### PROBLEM REQUIREMENTS
Output every record word for word.

### MATERIAL TO PROCESS
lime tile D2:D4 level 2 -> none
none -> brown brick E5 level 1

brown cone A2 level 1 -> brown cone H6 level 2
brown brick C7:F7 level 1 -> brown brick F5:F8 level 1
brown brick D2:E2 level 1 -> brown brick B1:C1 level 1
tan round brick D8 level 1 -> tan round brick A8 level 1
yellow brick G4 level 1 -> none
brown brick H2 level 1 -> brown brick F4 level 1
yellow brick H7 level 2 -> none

### REPLY TO THE TASK
lime tile D2:D4 level 2 -> none
none -> brown brick E5 level 1

brown cone A2 level 1 -> brown cone H6 level 2
brown brick C7:F7 level 1 -> brown brick F5:F8 level 1
brown brick D2:E2 level 1 -> brown brick B1:C1 level 1
tan round brick D8 level 1 -> tan round brick A8 level 1
yellow brick G4 level 1 -> none
brown brick H2 level 1 -> brown brick F4 level 1
yellow brick H7 level 2 -> none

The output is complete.